What the task requires:
Copy the rows exactly, starting with the one that contains "This is a 0.25" and ending with the one that contains "road 2 (track): [(272,338),(452,192)]", both included.

Entries:
--------------------------------------------------

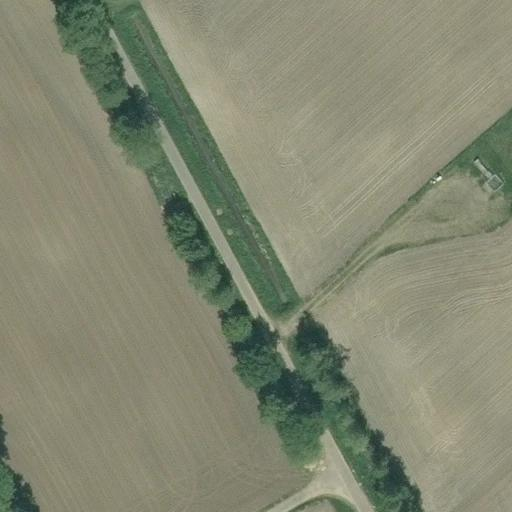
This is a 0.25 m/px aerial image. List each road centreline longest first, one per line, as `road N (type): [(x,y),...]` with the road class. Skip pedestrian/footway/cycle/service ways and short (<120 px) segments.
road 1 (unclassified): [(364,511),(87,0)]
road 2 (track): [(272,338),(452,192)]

--------------------------------------------------

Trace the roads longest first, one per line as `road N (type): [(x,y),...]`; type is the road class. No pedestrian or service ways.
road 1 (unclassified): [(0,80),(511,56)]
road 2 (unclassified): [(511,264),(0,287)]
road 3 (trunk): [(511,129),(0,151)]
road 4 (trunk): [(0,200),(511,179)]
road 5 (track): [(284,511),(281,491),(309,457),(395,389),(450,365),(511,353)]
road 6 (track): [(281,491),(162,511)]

--------------------------------------------------

Task answer:
This is a 0.25 m/px aerial image. List each road centreline longest first, one per line, as `road N (type): [(x,y),...]` with the road class. Skip pedestrian/footway/cycle/service ways and short (<120 px) segments.
road 1 (unclassified): [(364,511),(87,0)]
road 2 (track): [(272,338),(452,192)]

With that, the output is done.